• [CHALLENGE]: Please copy out every line of the entries below word for word, leaving the pictures out.

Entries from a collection
○ ○ ○ ○

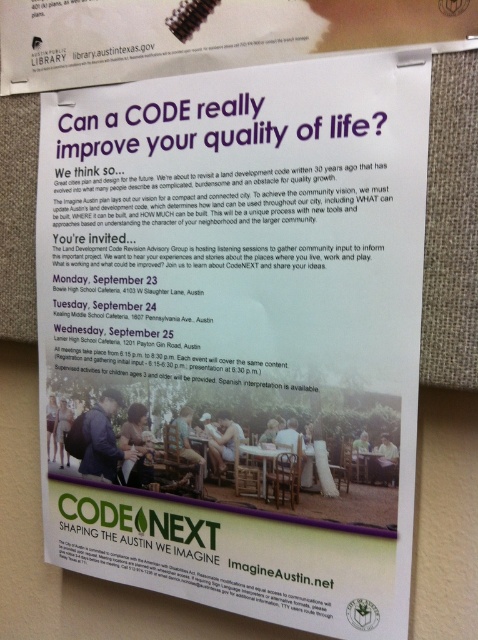
What are the coordinates of the white paper at upper center on the poster?

The white paper at upper center is located at coordinates point [206,35].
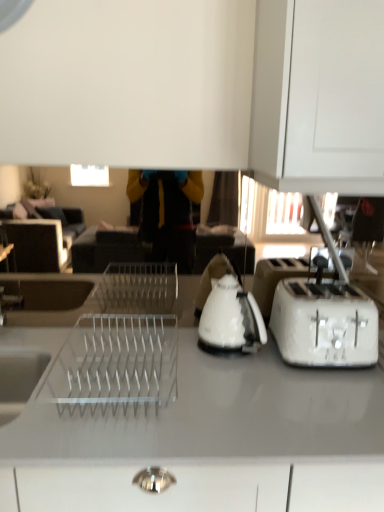
Identify the location of empty space that is ontop of white glossy countertop at center (from a real-world perspective). (188, 392).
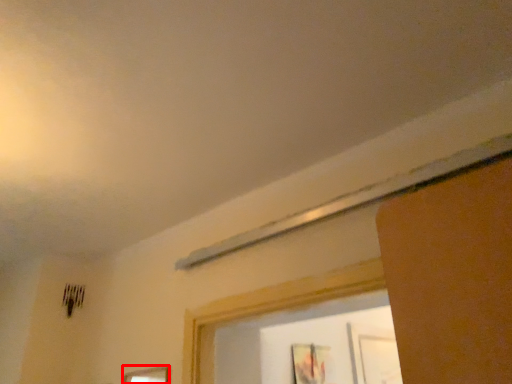
Question: Where is picture frame (annotated by the red box) located in relation to picture frame in the image?

Choices:
 (A) right
 (B) left

Answer: (B)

○ ○ ○ ○

• [RESPONSE TO THIS TASK]:
What are the coordinates of the white paper at upper center on the poster?

The white paper at upper center is located at coordinates point [206,35].
Identify the location of empty space that is ontop of white glossy countertop at center (from a real-world perspective). (188, 392).
Question: Where is picture frame (annotated by the red box) located in relation to picture frame in the image?

Choices:
 (A) right
 (B) left

Answer: (B)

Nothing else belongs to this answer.